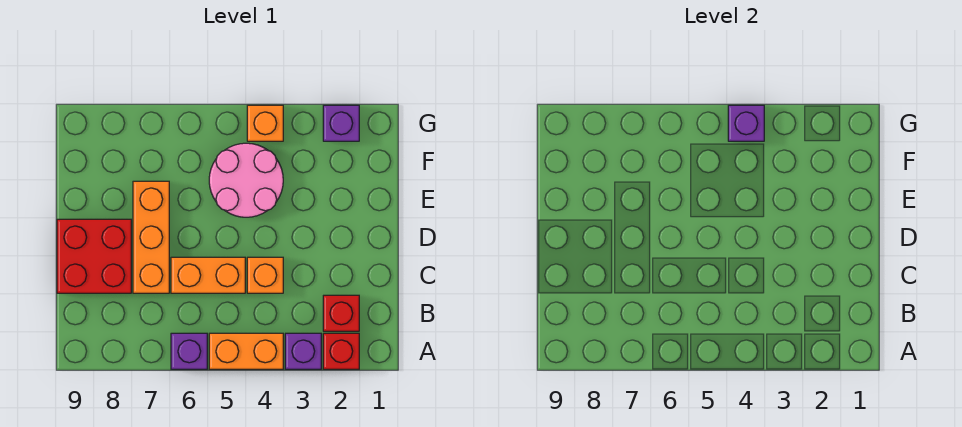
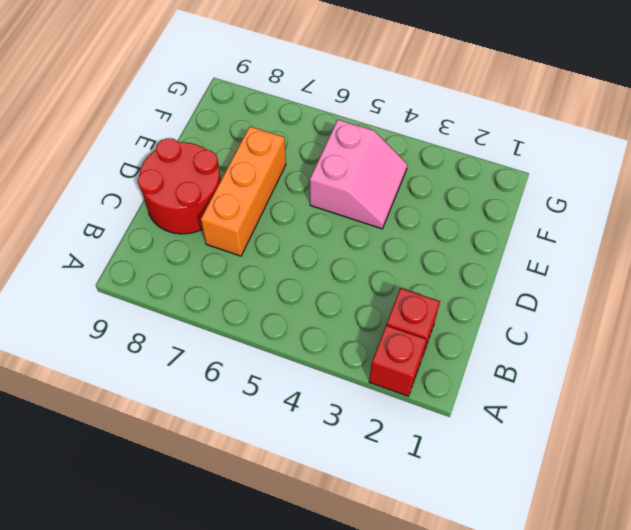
red round brick C8:D9 level 1 -> red brick C8:D9 level 1
pink slope E4:F5 level 1 top 5 -> pink round brick E4:F5 level 1
none -> purple brick A3 level 1
none -> orange brick A4:A5 level 1
none -> purple brick A6 level 1

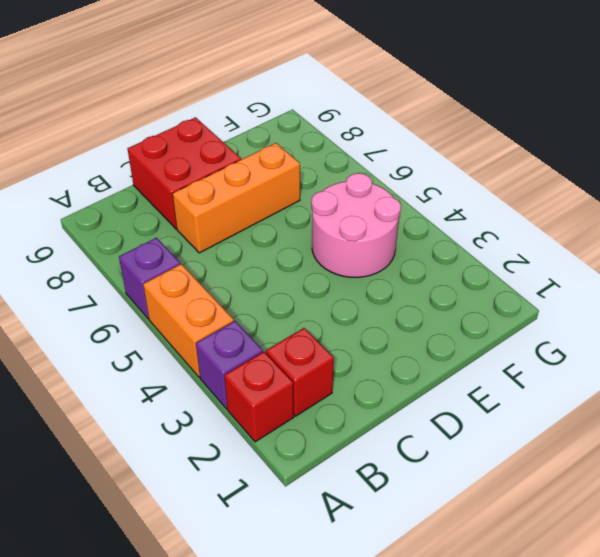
none -> orange brick C4 level 1
none -> orange brick C5:C6 level 1
none -> purple brick G2 level 1

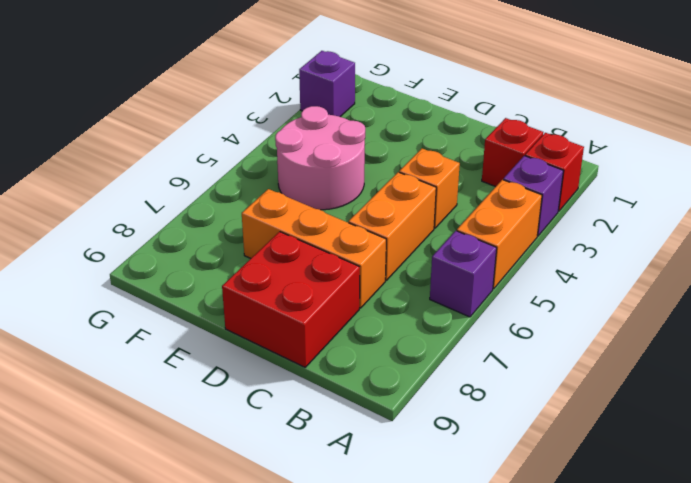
none -> orange brick G4 level 1
none -> purple brick G4 level 2

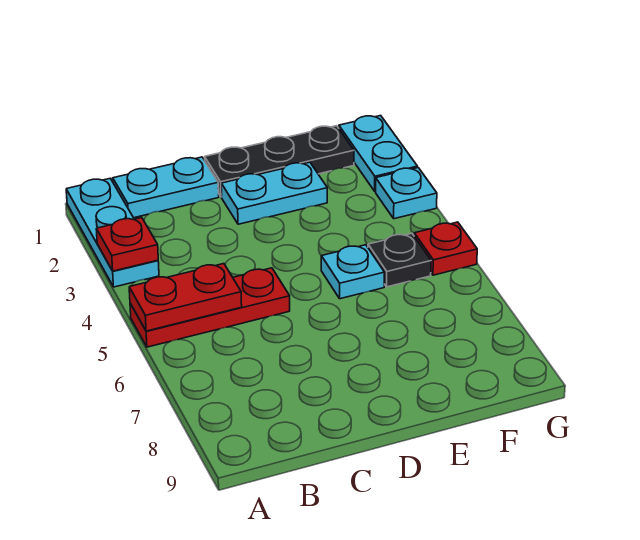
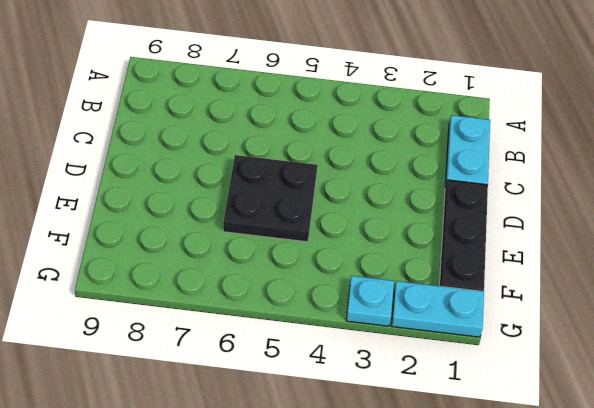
black plate D5:E6 level 1 -> cyan plate E5 level 1
none -> cyan plate A1:A3 level 1
none -> red plate A5:C5 level 1
none -> cyan plate D2:E2 level 1

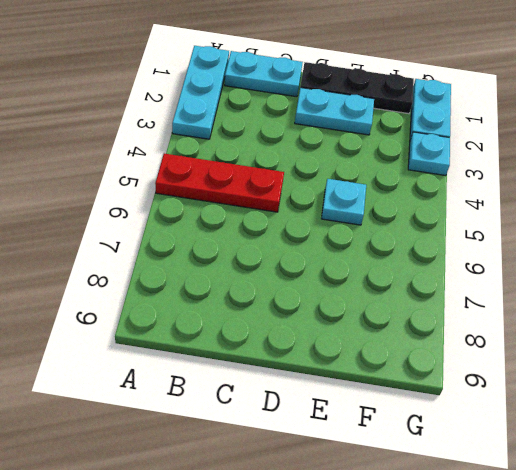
none -> black plate F5 level 1
none -> red plate G5 level 1
none -> red plate A3 level 2

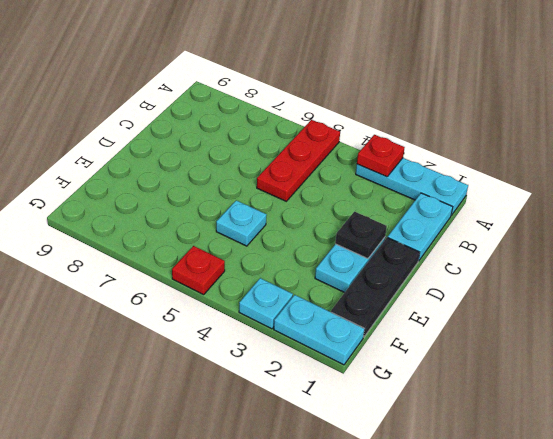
black plate D2 level 2 -> black plate F5 level 1
none -> red plate A5:B5 level 2

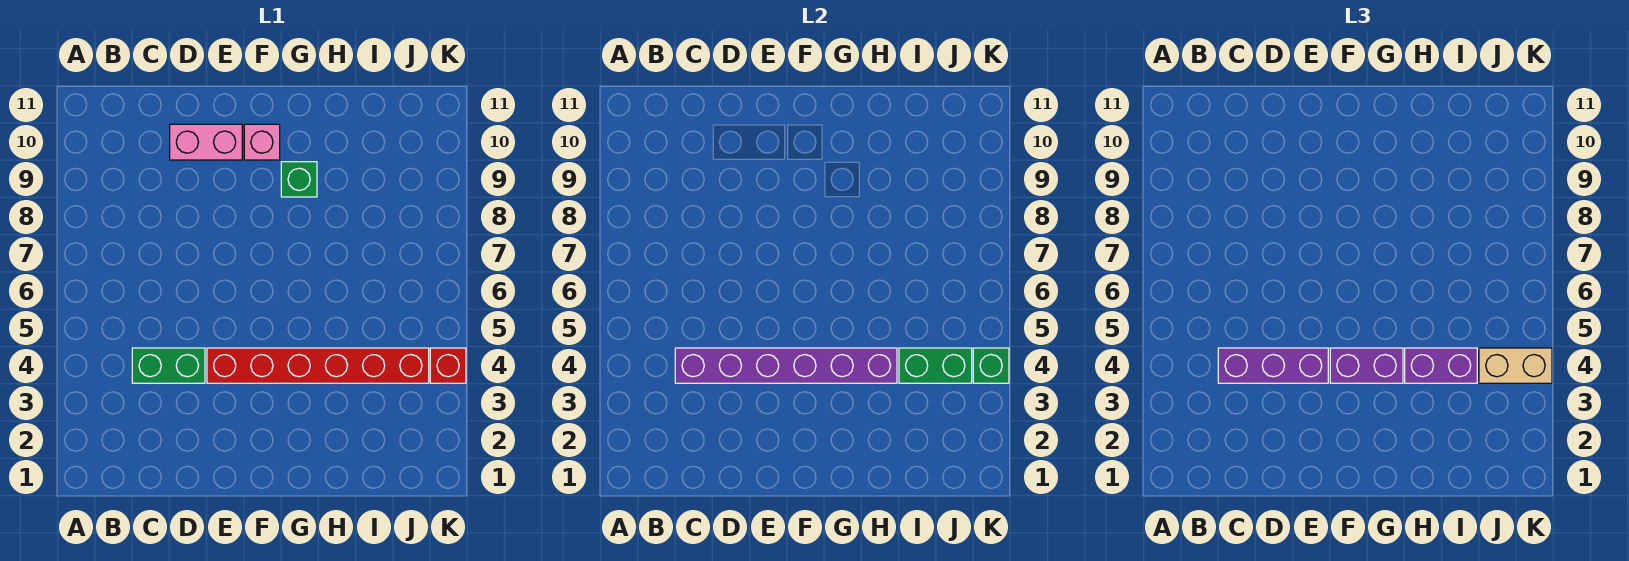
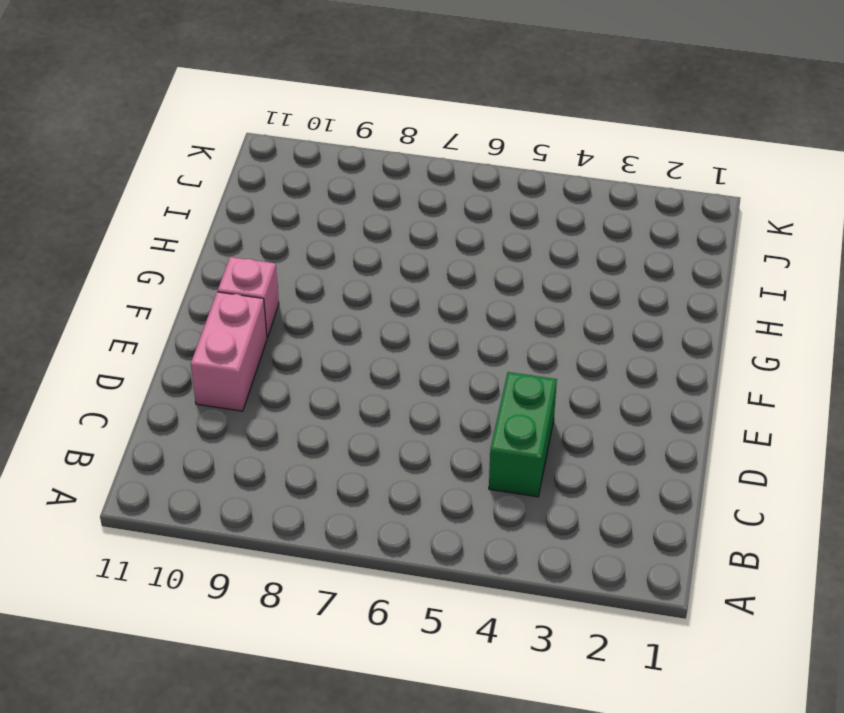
none -> red brick E4:J4 level 1
none -> green brick G9 level 1
none -> red brick K4 level 1

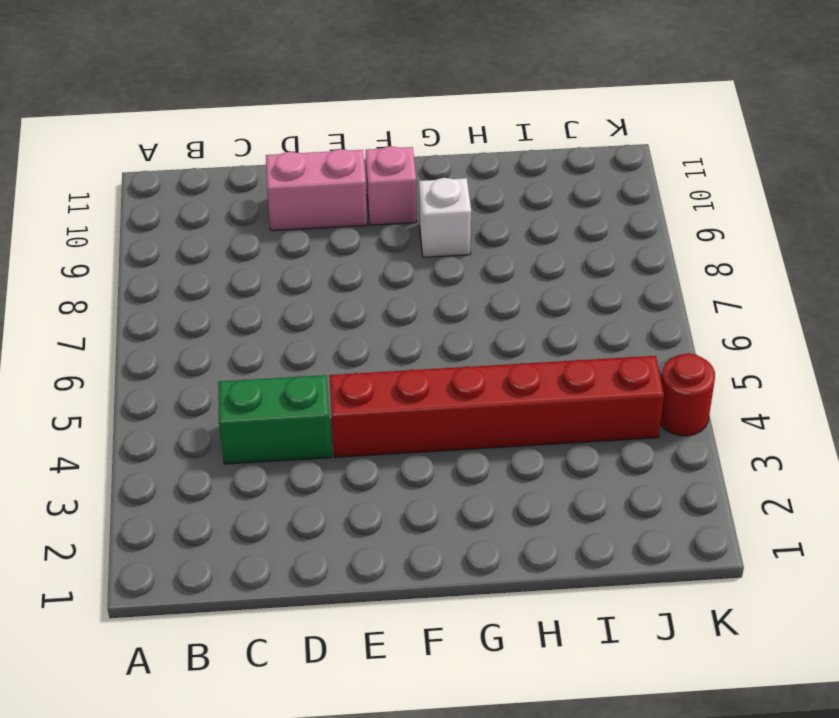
white brick G9 level 1 -> green brick G9 level 1
red round brick K4 level 1 -> red brick K4 level 1
none -> purple brick C4:H4 level 2
none -> green brick I4:J4 level 2
none -> green brick K4 level 2

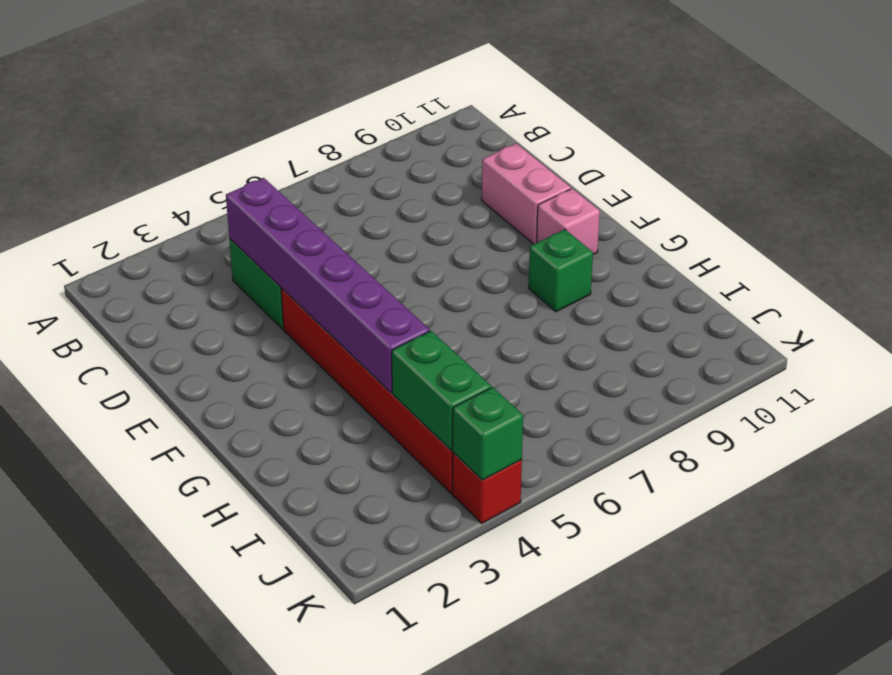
none -> purple brick C4:E4 level 3
none -> purple brick F4:G4 level 3
none -> purple brick H4:I4 level 3

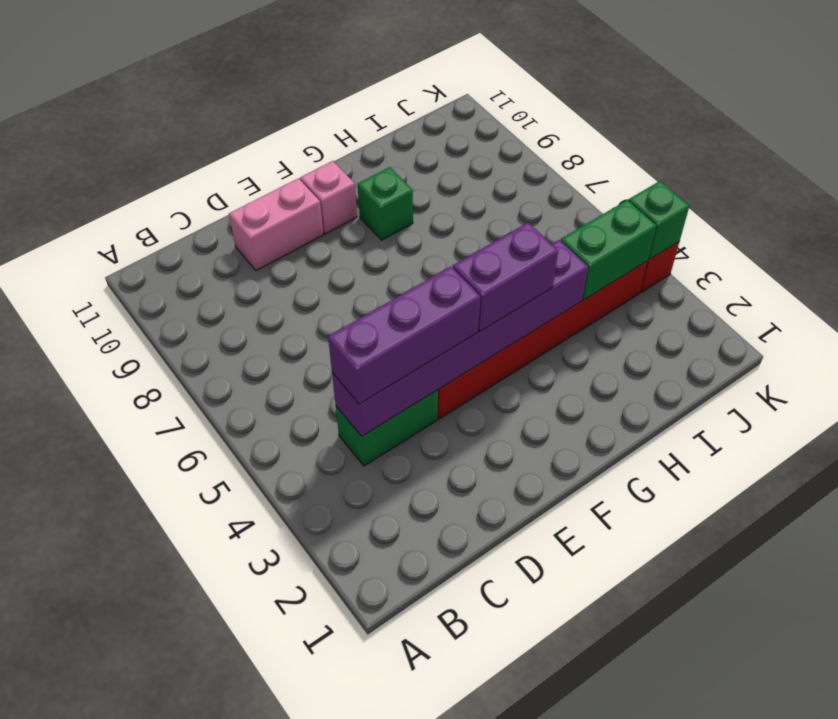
none -> purple brick H4:I4 level 3
none -> tan brick J4:K4 level 3

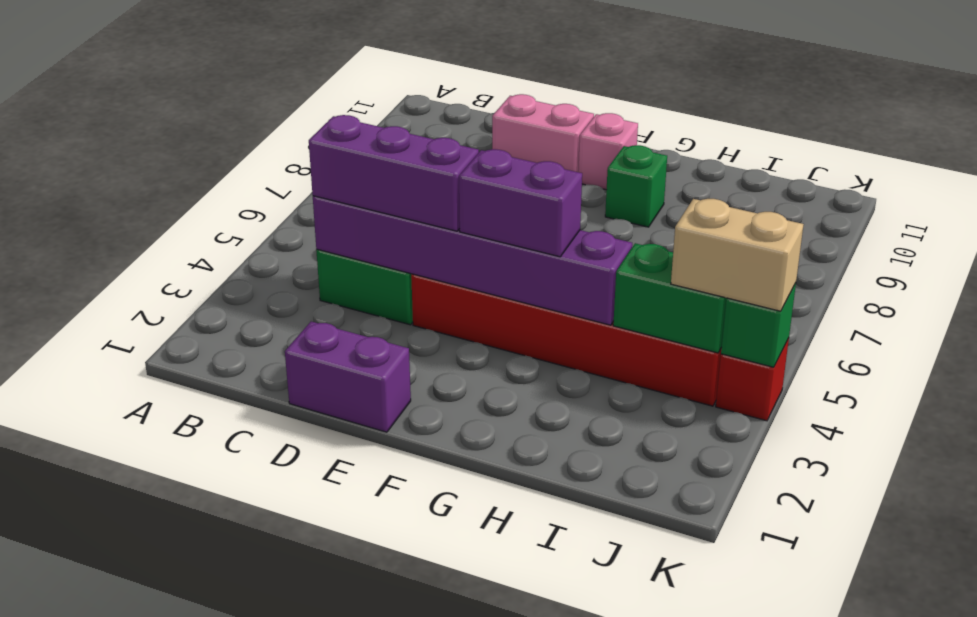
purple brick D1:E1 level 1 -> purple brick H4:I4 level 3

#####

= Task brief =
Once the line containing "black plate D2" is found, write it out exactly along with every line after it through the end of the listing, excluding pictures.

= Exercise response =
black plate D2 level 2 -> black plate F5 level 1
none -> red plate A5:B5 level 2

none -> red brick E4:J4 level 1
none -> green brick G9 level 1
none -> red brick K4 level 1

white brick G9 level 1 -> green brick G9 level 1
red round brick K4 level 1 -> red brick K4 level 1
none -> purple brick C4:H4 level 2
none -> green brick I4:J4 level 2
none -> green brick K4 level 2

none -> purple brick C4:E4 level 3
none -> purple brick F4:G4 level 3
none -> purple brick H4:I4 level 3

none -> purple brick H4:I4 level 3
none -> tan brick J4:K4 level 3

purple brick D1:E1 level 1 -> purple brick H4:I4 level 3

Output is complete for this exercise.